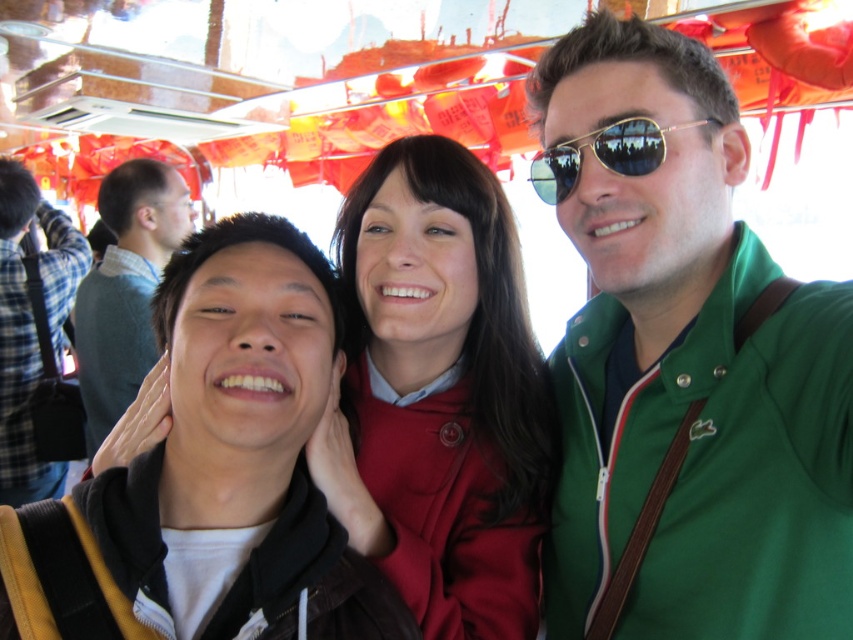
Question: Can you confirm if green fabric jacket at center is positioned above matte red coat at center?

Choices:
 (A) yes
 (B) no

Answer: (A)

Question: Which object is the closest to the green fabric jacket at center?

Choices:
 (A) light brown hair at left
 (B) matte red coat at center

Answer: (B)

Question: Which object is closer to the camera taking this photo?

Choices:
 (A) light brown hair at left
 (B) gold reflective sunglasses at center

Answer: (B)

Question: Is green fabric jacket at center positioned at the back of light brown hair at left?

Choices:
 (A) yes
 (B) no

Answer: (B)

Question: Where is green fabric jacket at center located in relation to matte red coat at center in the image?

Choices:
 (A) right
 (B) left

Answer: (A)

Question: Estimate the real-world distances between objects in this image. Which object is closer to the light brown hair at left?

Choices:
 (A) matte red coat at center
 (B) green fabric jacket at center
 (C) gold reflective sunglasses at center
 (D) plaid flannel shirt at left

Answer: (D)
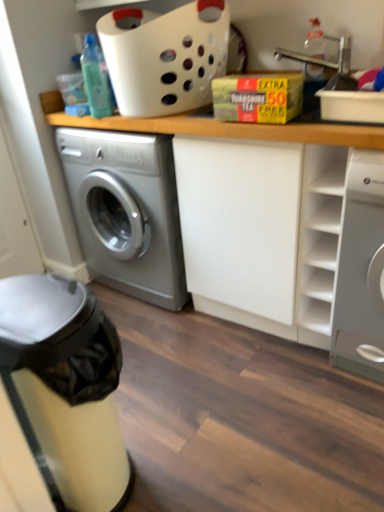
Question: From the image's perspective, is white plastic basket at upper center located above or below matte silver dishwasher at lower left?

Choices:
 (A) above
 (B) below

Answer: (A)

Question: Considering the positions of point (200, 14) and point (36, 426), is point (200, 14) closer or farther from the camera than point (36, 426)?

Choices:
 (A) closer
 (B) farther

Answer: (B)

Question: Which of these objects is positioned closest to the clear plastic bottle at upper right, positioned as the 1th bottle in right-to-left order?

Choices:
 (A) white plastic basket at upper center
 (B) translucent plastic bottle at upper left, placed as the second bottle when sorted from right to left
 (C) matte silver dishwasher at lower left
 (D) white glossy washing machine at right
 (E) wooden counter at center

Answer: (A)

Question: Which is nearer to the white plastic basket at upper center?

Choices:
 (A) white glossy washing machine at right
 (B) matte silver dishwasher at lower left
 (C) wooden counter at center
 (D) translucent plastic bottle at upper left, placed as the second bottle when sorted from right to left
 (E) clear plastic bottle at upper right, positioned as the 1th bottle in right-to-left order

Answer: (D)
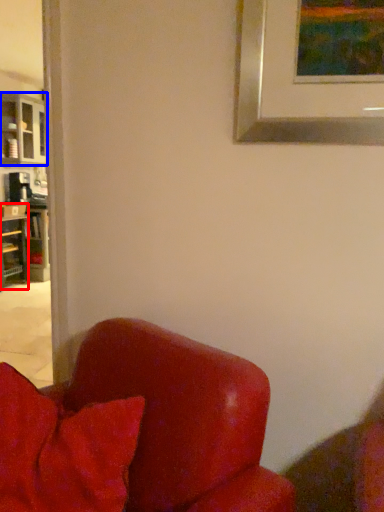
Question: Which of the following is the closest to the observer, shelf (highlighted by a red box) or cabinetry (highlighted by a blue box)?

Choices:
 (A) shelf
 (B) cabinetry

Answer: (A)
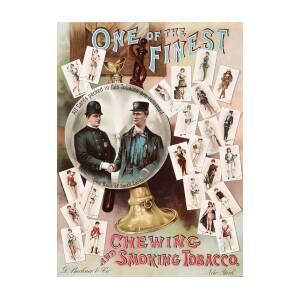
Locate an element on the screen. This screenshot has height=300, width=300. pictures is located at coordinates (197, 171).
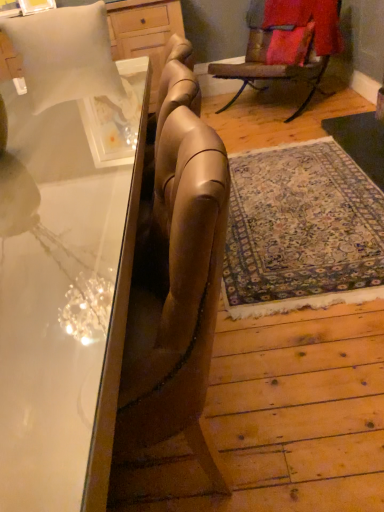
Question: From the image's perspective, is velvet red pillow at upper right, which is the 2th pillow in left-to-right order, below clear glass desk at left?

Choices:
 (A) no
 (B) yes

Answer: (A)

Question: Is velvet red pillow at upper right, which is the 2th pillow in left-to-right order, positioned far away from clear glass desk at left?

Choices:
 (A) yes
 (B) no

Answer: (A)

Question: Is velvet red pillow at upper right, which is the 2th pillow in left-to-right order, smaller than clear glass desk at left?

Choices:
 (A) yes
 (B) no

Answer: (A)

Question: Is velvet red pillow at upper right, positioned as the second pillow in bottom-to-top order, not within clear glass desk at left?

Choices:
 (A) yes
 (B) no

Answer: (A)

Question: From the image's perspective, is velvet red pillow at upper right, positioned as the second pillow in bottom-to-top order, over clear glass desk at left?

Choices:
 (A) no
 (B) yes

Answer: (B)

Question: Considering their positions, is clear glass desk at left located in front of or behind velvet red pillow at upper right, arranged as the first pillow when viewed from the top?

Choices:
 (A) front
 (B) behind

Answer: (A)

Question: From the image's perspective, is clear glass desk at left above or below velvet red pillow at upper right, marked as the first pillow in a right-to-left arrangement?

Choices:
 (A) above
 (B) below

Answer: (B)

Question: Based on their positions, is clear glass desk at left located to the left or right of velvet red pillow at upper right, the first pillow positioned from the back?

Choices:
 (A) left
 (B) right

Answer: (A)

Question: From a real-world perspective, is clear glass desk at left physically located above or below velvet red pillow at upper right, the second pillow when ordered from front to back?

Choices:
 (A) above
 (B) below

Answer: (B)

Question: Which is correct: wooden rocking chair at upper right is inside clear glass desk at left, or outside of it?

Choices:
 (A) outside
 (B) inside

Answer: (A)

Question: Is wooden rocking chair at upper right taller or shorter than clear glass desk at left?

Choices:
 (A) short
 (B) tall

Answer: (A)

Question: Is point pos(216,111) positioned closer to the camera than point pos(79,92)?

Choices:
 (A) farther
 (B) closer

Answer: (A)

Question: Is wooden rocking chair at upper right to the left or to the right of clear glass desk at left in the image?

Choices:
 (A) right
 (B) left

Answer: (A)

Question: Considering their positions, is wooden rocking chair at upper right located in front of or behind velvet red pillow at upper right, the first pillow positioned from the back?

Choices:
 (A) front
 (B) behind

Answer: (A)

Question: Is point (274, 10) positioned closer to the camera than point (246, 47)?

Choices:
 (A) closer
 (B) farther

Answer: (A)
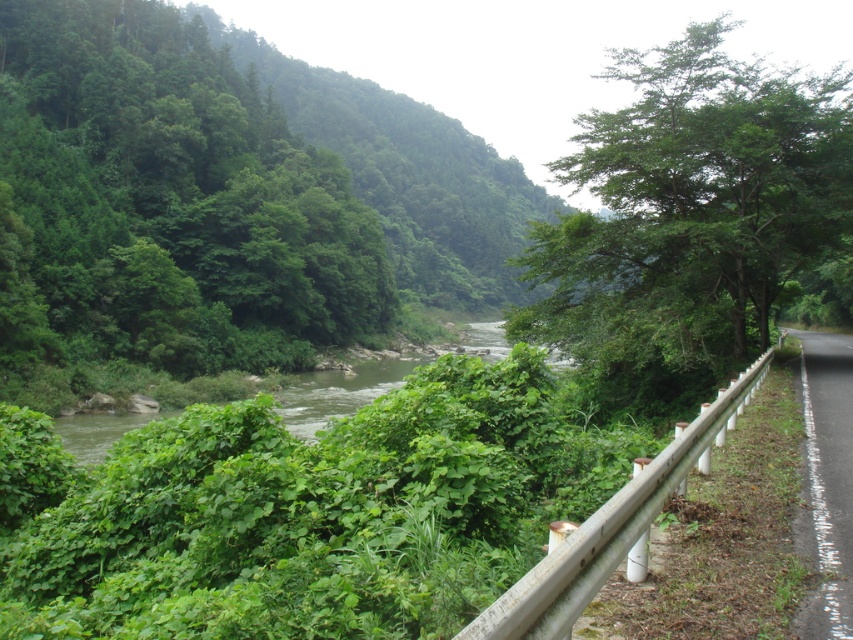
You are a hiker standing on the paved road bordered by a white guardrail on the right side of the image. You want to cross the green leafy river at center to reach the green leafy tree at left. Given that the tree is wider than the river, can you safely cross the river by walking directly towards the tree?

The green leafy tree at left is wider than the green leafy river at center, so the river is narrower than the tree. Since the river is narrower, it might be possible to cross it safely by walking directly towards the tree. However, the actual feasibility depends on the river depth and current, which are not specified in the scene description.

You are standing at the point closer to the viewer between the two points, point (x=241, y=252) and point (x=833, y=624). Which point are you standing at?

You are standing at point (x=241, y=252) because it is further to the viewer than point (x=833, y=624).

You are a hiker standing at the center of the image. You want to know which object, the green leafy tree at left or the white asphalt road at right, is wider. Which one is wider?

The green leafy tree at left is wider than the white asphalt road at right according to the description.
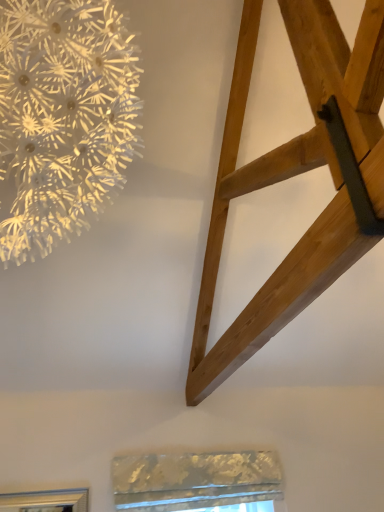
Question: Are natural wood ladder at upper right and metallic textured window at lower center far apart?

Choices:
 (A) no
 (B) yes

Answer: (B)

Question: Is natural wood ladder at upper right bigger than metallic textured window at lower center?

Choices:
 (A) yes
 (B) no

Answer: (A)

Question: Does natural wood ladder at upper right contain metallic textured window at lower center?

Choices:
 (A) yes
 (B) no

Answer: (B)

Question: From a real-world perspective, is natural wood ladder at upper right physically below metallic textured window at lower center?

Choices:
 (A) no
 (B) yes

Answer: (A)

Question: Considering the relative positions of natural wood ladder at upper right and metallic textured window at lower center in the image provided, is natural wood ladder at upper right behind metallic textured window at lower center?

Choices:
 (A) yes
 (B) no

Answer: (B)

Question: Is natural wood ladder at upper right facing towards metallic textured window at lower center?

Choices:
 (A) no
 (B) yes

Answer: (A)

Question: Is white textured paper flower at upper left inside metallic textured window at lower center?

Choices:
 (A) yes
 (B) no

Answer: (B)

Question: From the image's perspective, is metallic textured window at lower center located beneath white textured paper flower at upper left?

Choices:
 (A) no
 (B) yes

Answer: (B)

Question: From a real-world perspective, is metallic textured window at lower center located beneath white textured paper flower at upper left?

Choices:
 (A) yes
 (B) no

Answer: (A)

Question: Is metallic textured window at lower center wider than white textured paper flower at upper left?

Choices:
 (A) no
 (B) yes

Answer: (A)

Question: Does metallic textured window at lower center come in front of white textured paper flower at upper left?

Choices:
 (A) yes
 (B) no

Answer: (B)

Question: Considering the relative positions of metallic textured window at lower center and white textured paper flower at upper left in the image provided, is metallic textured window at lower center to the right of white textured paper flower at upper left from the viewer's perspective?

Choices:
 (A) no
 (B) yes

Answer: (B)

Question: Is natural wood ladder at upper right completely or partially outside of white textured paper flower at upper left?

Choices:
 (A) no
 (B) yes

Answer: (B)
—————
# TASK REQUIREMENTS
Reproduce all of the records above word for word. Leave out the picture lines.

# PROBLEM SOLUTION
Question: Can you confirm if green fabric jacket at center is positioned above matte red coat at center?

Choices:
 (A) yes
 (B) no

Answer: (A)

Question: Which object is the closest to the green fabric jacket at center?

Choices:
 (A) light brown hair at left
 (B) matte red coat at center

Answer: (B)

Question: Which object is closer to the camera taking this photo?

Choices:
 (A) light brown hair at left
 (B) gold reflective sunglasses at center

Answer: (B)

Question: Is green fabric jacket at center positioned at the back of light brown hair at left?

Choices:
 (A) yes
 (B) no

Answer: (B)

Question: Where is green fabric jacket at center located in relation to matte red coat at center in the image?

Choices:
 (A) right
 (B) left

Answer: (A)

Question: Estimate the real-world distances between objects in this image. Which object is closer to the light brown hair at left?

Choices:
 (A) matte red coat at center
 (B) green fabric jacket at center
 (C) gold reflective sunglasses at center
 (D) plaid flannel shirt at left

Answer: (D)
Question: From the image's perspective, is white plastic basket at upper center located above or below matte silver dishwasher at lower left?

Choices:
 (A) above
 (B) below

Answer: (A)

Question: Considering the positions of point (200, 14) and point (36, 426), is point (200, 14) closer or farther from the camera than point (36, 426)?

Choices:
 (A) closer
 (B) farther

Answer: (B)

Question: Which of these objects is positioned closest to the clear plastic bottle at upper right, positioned as the 1th bottle in right-to-left order?

Choices:
 (A) white plastic basket at upper center
 (B) translucent plastic bottle at upper left, placed as the second bottle when sorted from right to left
 (C) matte silver dishwasher at lower left
 (D) white glossy washing machine at right
 (E) wooden counter at center

Answer: (A)

Question: Which is nearer to the white plastic basket at upper center?

Choices:
 (A) white glossy washing machine at right
 (B) matte silver dishwasher at lower left
 (C) wooden counter at center
 (D) translucent plastic bottle at upper left, placed as the second bottle when sorted from right to left
 (E) clear plastic bottle at upper right, positioned as the 1th bottle in right-to-left order

Answer: (D)
Question: Which of the following is the closest to the observer, shelf (highlighted by a red box) or cabinetry (highlighted by a blue box)?

Choices:
 (A) shelf
 (B) cabinetry

Answer: (A)
Locate an element on the screen. This screenshot has height=300, width=300. pictures is located at coordinates (197, 171).
Question: From the image's perspective, is velvet red pillow at upper right, which is the 2th pillow in left-to-right order, below clear glass desk at left?

Choices:
 (A) no
 (B) yes

Answer: (A)

Question: Is velvet red pillow at upper right, which is the 2th pillow in left-to-right order, positioned far away from clear glass desk at left?

Choices:
 (A) yes
 (B) no

Answer: (A)

Question: Is velvet red pillow at upper right, which is the 2th pillow in left-to-right order, smaller than clear glass desk at left?

Choices:
 (A) yes
 (B) no

Answer: (A)

Question: Is velvet red pillow at upper right, positioned as the second pillow in bottom-to-top order, not within clear glass desk at left?

Choices:
 (A) yes
 (B) no

Answer: (A)

Question: From the image's perspective, is velvet red pillow at upper right, positioned as the second pillow in bottom-to-top order, over clear glass desk at left?

Choices:
 (A) no
 (B) yes

Answer: (B)

Question: Considering their positions, is clear glass desk at left located in front of or behind velvet red pillow at upper right, arranged as the first pillow when viewed from the top?

Choices:
 (A) front
 (B) behind

Answer: (A)

Question: From the image's perspective, is clear glass desk at left above or below velvet red pillow at upper right, marked as the first pillow in a right-to-left arrangement?

Choices:
 (A) above
 (B) below

Answer: (B)

Question: Based on their positions, is clear glass desk at left located to the left or right of velvet red pillow at upper right, the first pillow positioned from the back?

Choices:
 (A) left
 (B) right

Answer: (A)

Question: From a real-world perspective, is clear glass desk at left physically located above or below velvet red pillow at upper right, the second pillow when ordered from front to back?

Choices:
 (A) above
 (B) below

Answer: (B)

Question: Which is correct: wooden rocking chair at upper right is inside clear glass desk at left, or outside of it?

Choices:
 (A) outside
 (B) inside

Answer: (A)

Question: Is wooden rocking chair at upper right taller or shorter than clear glass desk at left?

Choices:
 (A) short
 (B) tall

Answer: (A)

Question: Is point pos(216,111) positioned closer to the camera than point pos(79,92)?

Choices:
 (A) farther
 (B) closer

Answer: (A)

Question: Is wooden rocking chair at upper right to the left or to the right of clear glass desk at left in the image?

Choices:
 (A) right
 (B) left

Answer: (A)

Question: Considering their positions, is wooden rocking chair at upper right located in front of or behind velvet red pillow at upper right, the first pillow positioned from the back?

Choices:
 (A) front
 (B) behind

Answer: (A)

Question: Is point (274, 10) positioned closer to the camera than point (246, 47)?

Choices:
 (A) closer
 (B) farther

Answer: (A)
You are a hiker standing on the paved road bordered by a white guardrail on the right side of the image. You want to cross the green leafy river at center to reach the green leafy tree at left. Given that the tree is wider than the river, can you safely cross the river by walking directly towards the tree?

The green leafy tree at left is wider than the green leafy river at center, so the river is narrower than the tree. Since the river is narrower, it might be possible to cross it safely by walking directly towards the tree. However, the actual feasibility depends on the river depth and current, which are not specified in the scene description.

You are standing at the point closer to the viewer between the two points, point (x=241, y=252) and point (x=833, y=624). Which point are you standing at?

You are standing at point (x=241, y=252) because it is further to the viewer than point (x=833, y=624).

You are a hiker standing at the center of the image. You want to know which object, the green leafy tree at left or the white asphalt road at right, is wider. Which one is wider?

The green leafy tree at left is wider than the white asphalt road at right according to the description.
Question: Are natural wood ladder at upper right and metallic textured window at lower center far apart?

Choices:
 (A) no
 (B) yes

Answer: (B)

Question: Is natural wood ladder at upper right bigger than metallic textured window at lower center?

Choices:
 (A) yes
 (B) no

Answer: (A)

Question: Does natural wood ladder at upper right contain metallic textured window at lower center?

Choices:
 (A) yes
 (B) no

Answer: (B)

Question: From a real-world perspective, is natural wood ladder at upper right physically below metallic textured window at lower center?

Choices:
 (A) no
 (B) yes

Answer: (A)

Question: Considering the relative positions of natural wood ladder at upper right and metallic textured window at lower center in the image provided, is natural wood ladder at upper right behind metallic textured window at lower center?

Choices:
 (A) yes
 (B) no

Answer: (B)

Question: Is natural wood ladder at upper right facing towards metallic textured window at lower center?

Choices:
 (A) no
 (B) yes

Answer: (A)

Question: Is white textured paper flower at upper left inside metallic textured window at lower center?

Choices:
 (A) yes
 (B) no

Answer: (B)

Question: From the image's perspective, is metallic textured window at lower center located beneath white textured paper flower at upper left?

Choices:
 (A) no
 (B) yes

Answer: (B)

Question: From a real-world perspective, is metallic textured window at lower center located beneath white textured paper flower at upper left?

Choices:
 (A) yes
 (B) no

Answer: (A)

Question: Is metallic textured window at lower center wider than white textured paper flower at upper left?

Choices:
 (A) no
 (B) yes

Answer: (A)

Question: Does metallic textured window at lower center come in front of white textured paper flower at upper left?

Choices:
 (A) yes
 (B) no

Answer: (B)

Question: Considering the relative positions of metallic textured window at lower center and white textured paper flower at upper left in the image provided, is metallic textured window at lower center to the right of white textured paper flower at upper left from the viewer's perspective?

Choices:
 (A) no
 (B) yes

Answer: (B)

Question: Is natural wood ladder at upper right completely or partially outside of white textured paper flower at upper left?

Choices:
 (A) no
 (B) yes

Answer: (B)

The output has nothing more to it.